§ The problem
All lines in the data bearing the string "yellow" should be identified and copied.

§ Data supplied
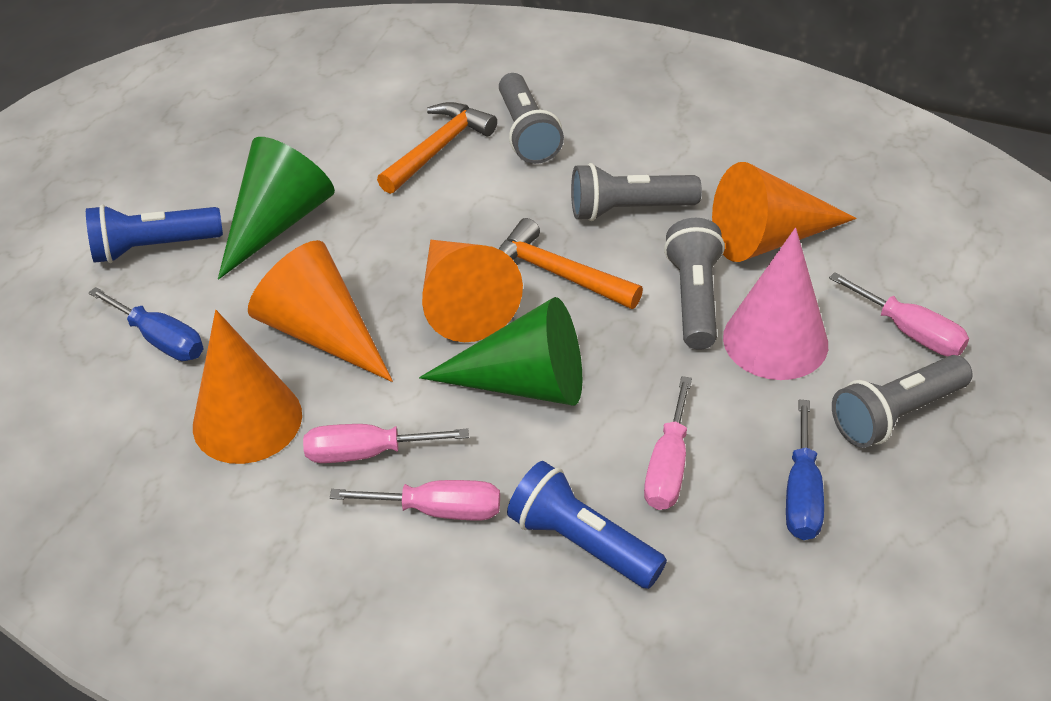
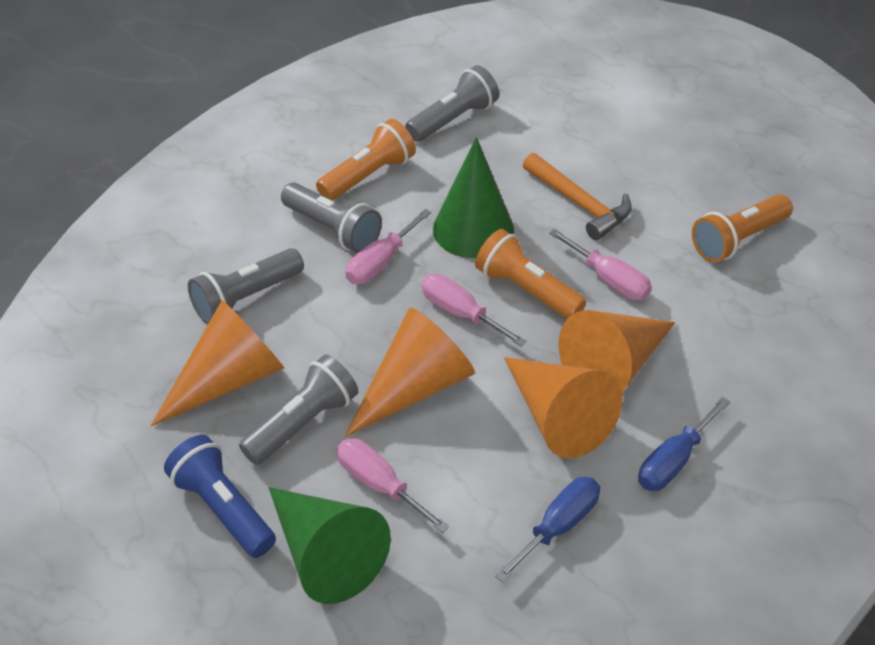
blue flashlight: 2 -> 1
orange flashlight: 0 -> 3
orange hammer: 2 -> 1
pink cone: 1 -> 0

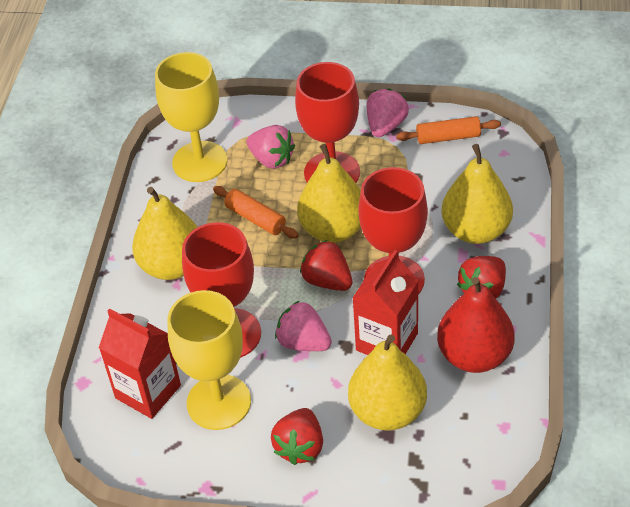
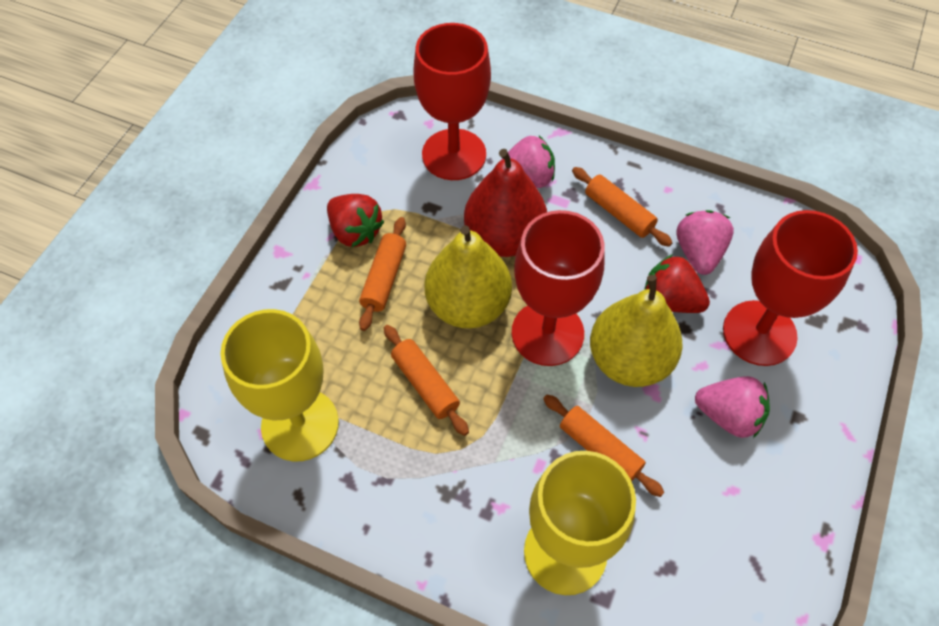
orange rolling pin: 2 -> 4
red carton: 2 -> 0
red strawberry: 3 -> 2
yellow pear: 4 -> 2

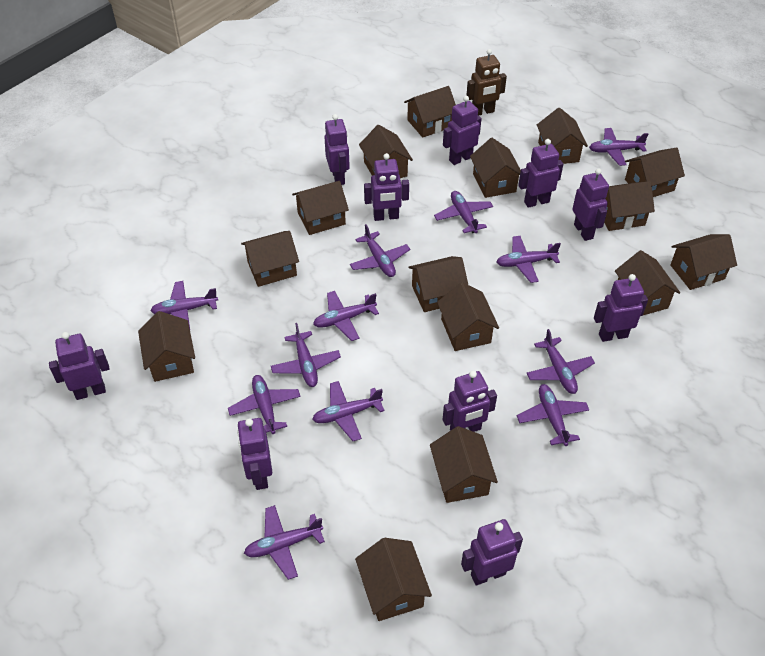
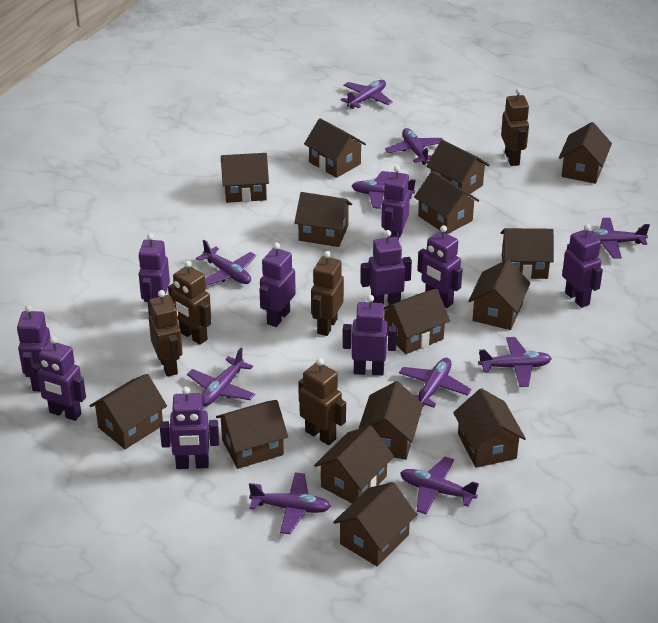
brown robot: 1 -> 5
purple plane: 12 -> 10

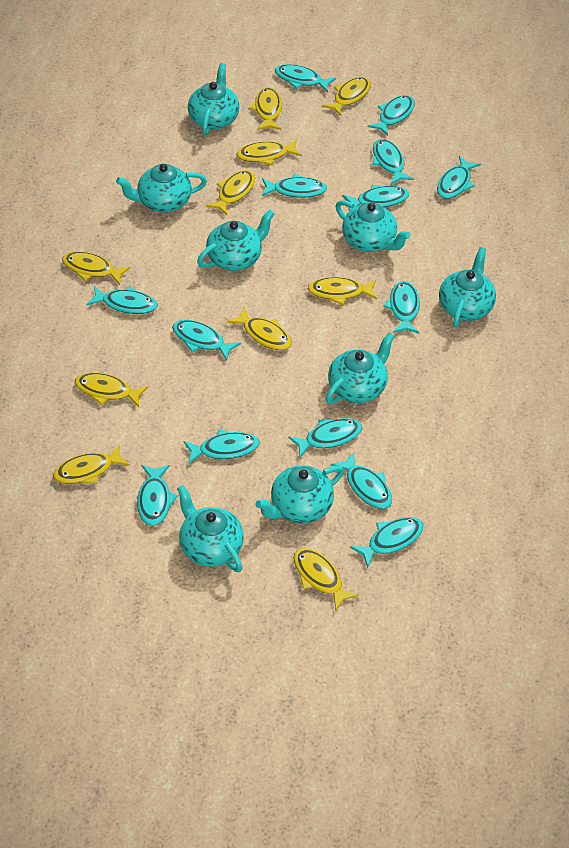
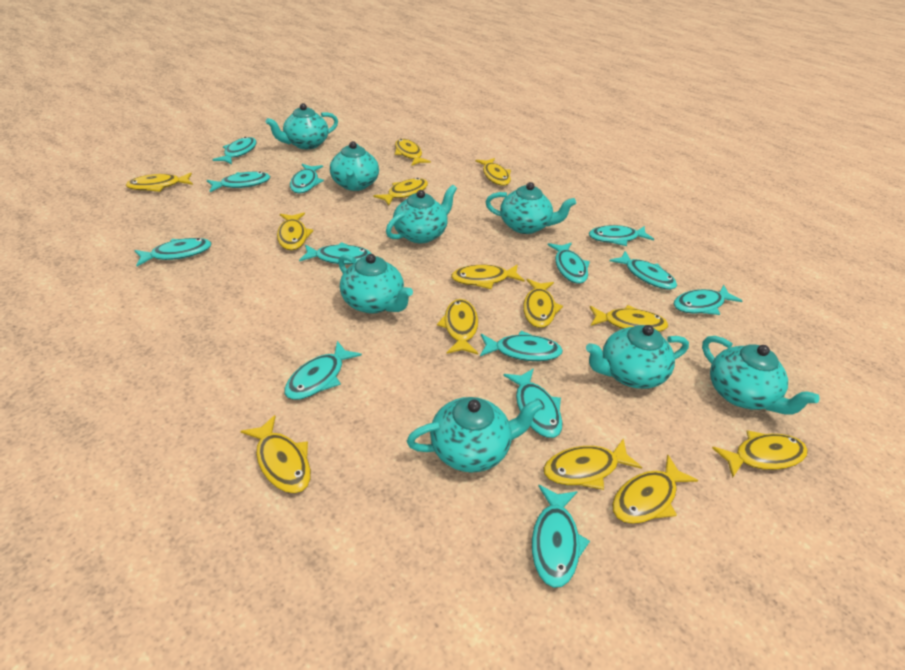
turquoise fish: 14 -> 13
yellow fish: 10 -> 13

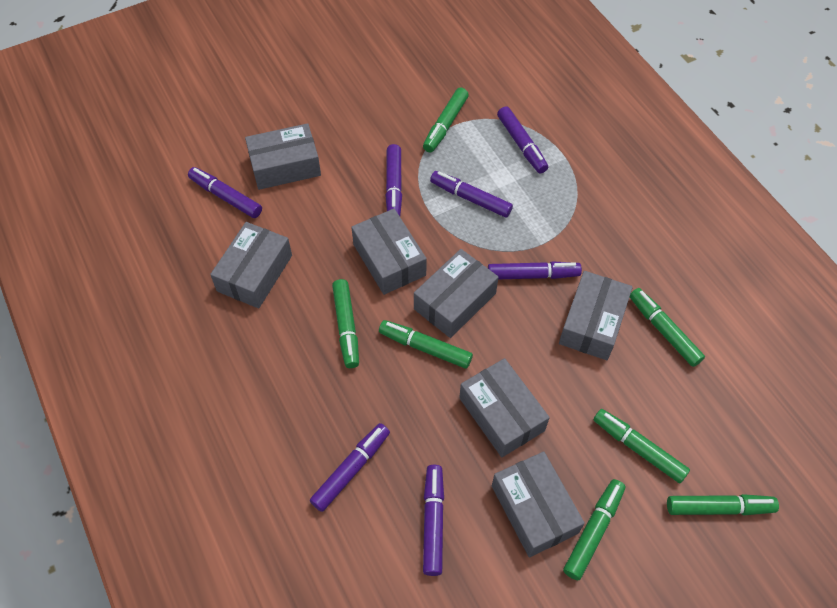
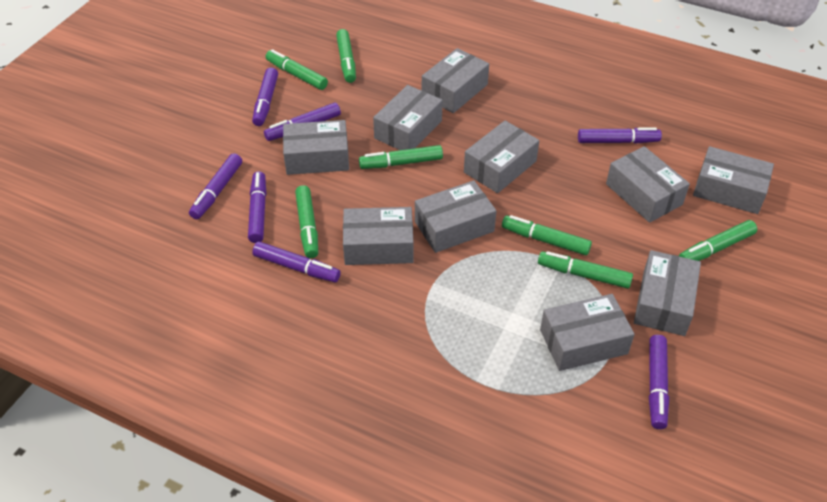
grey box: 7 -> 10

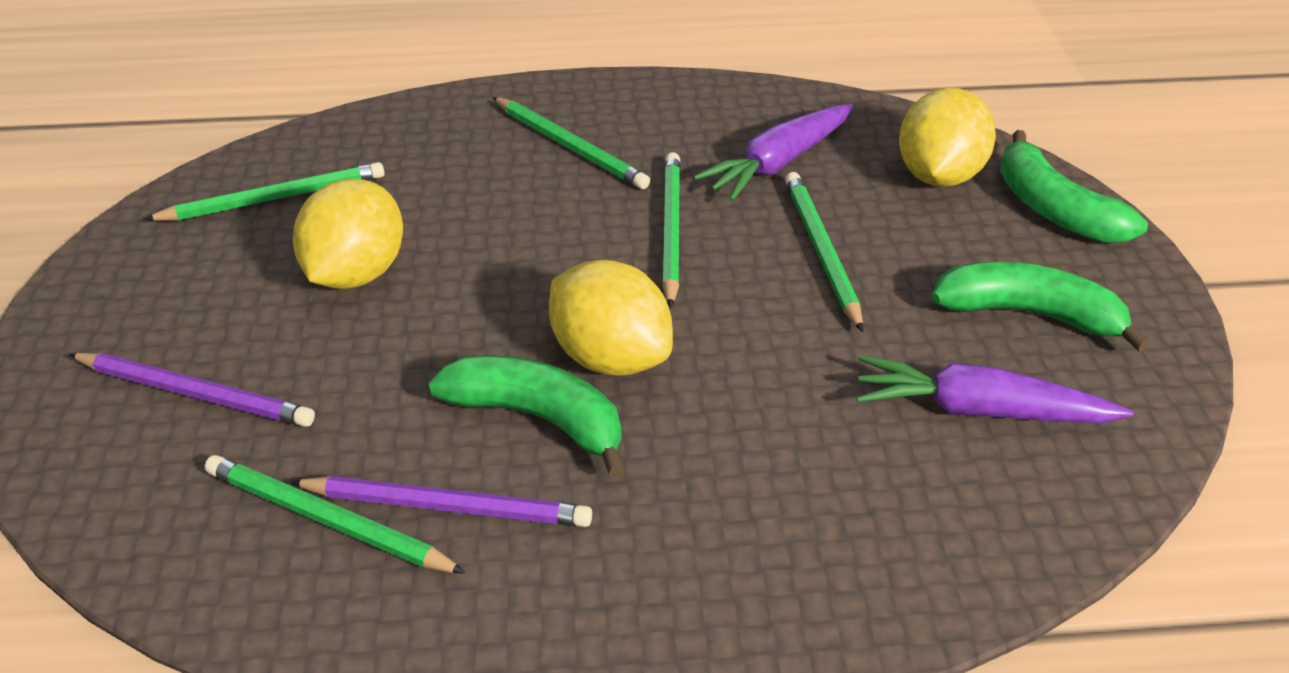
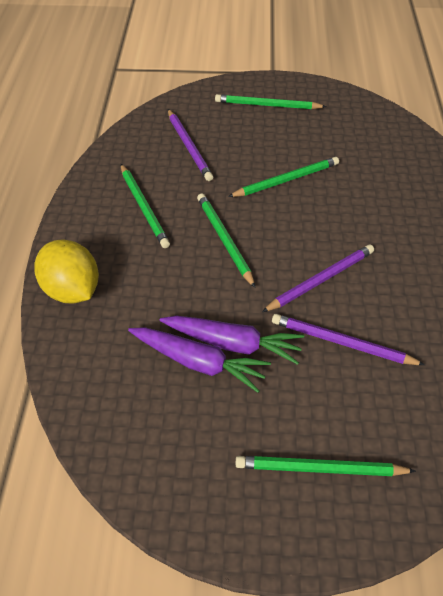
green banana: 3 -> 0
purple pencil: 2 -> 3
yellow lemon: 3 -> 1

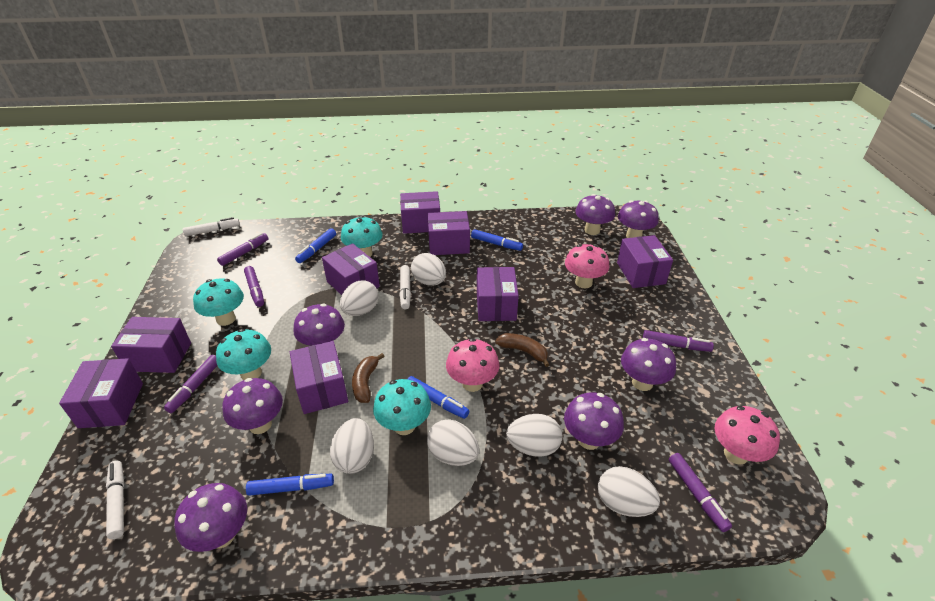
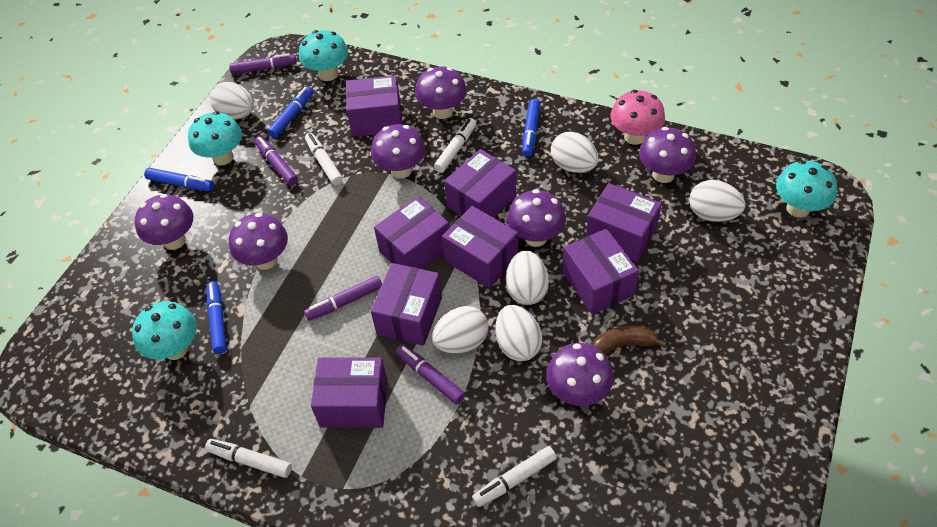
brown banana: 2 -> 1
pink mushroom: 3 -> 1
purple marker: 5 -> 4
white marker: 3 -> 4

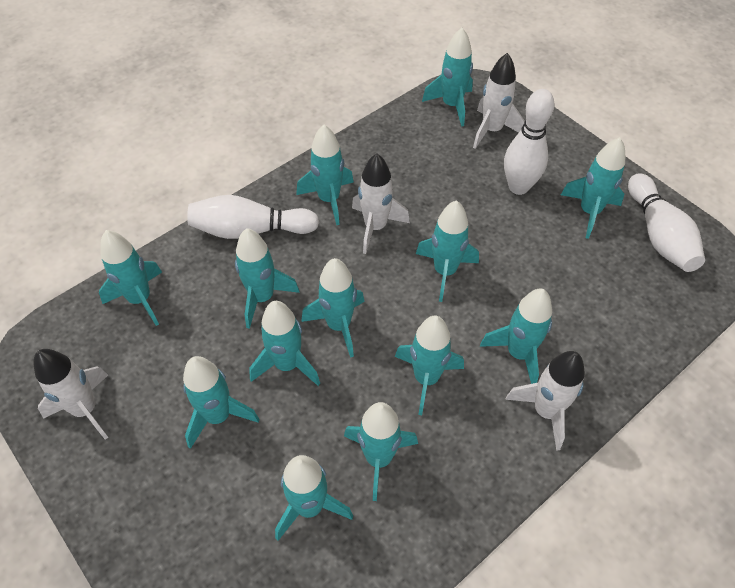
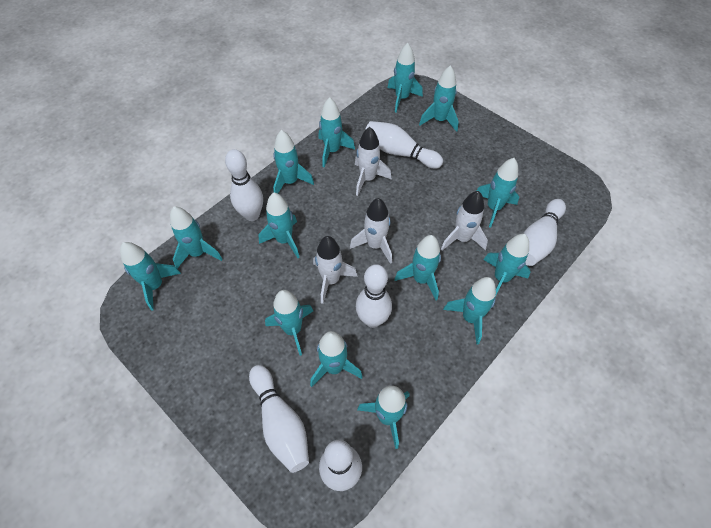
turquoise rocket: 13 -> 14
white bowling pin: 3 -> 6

§ Exercise result
yellow pear: 4 -> 2
yellow fish: 10 -> 13
yellow lemon: 3 -> 1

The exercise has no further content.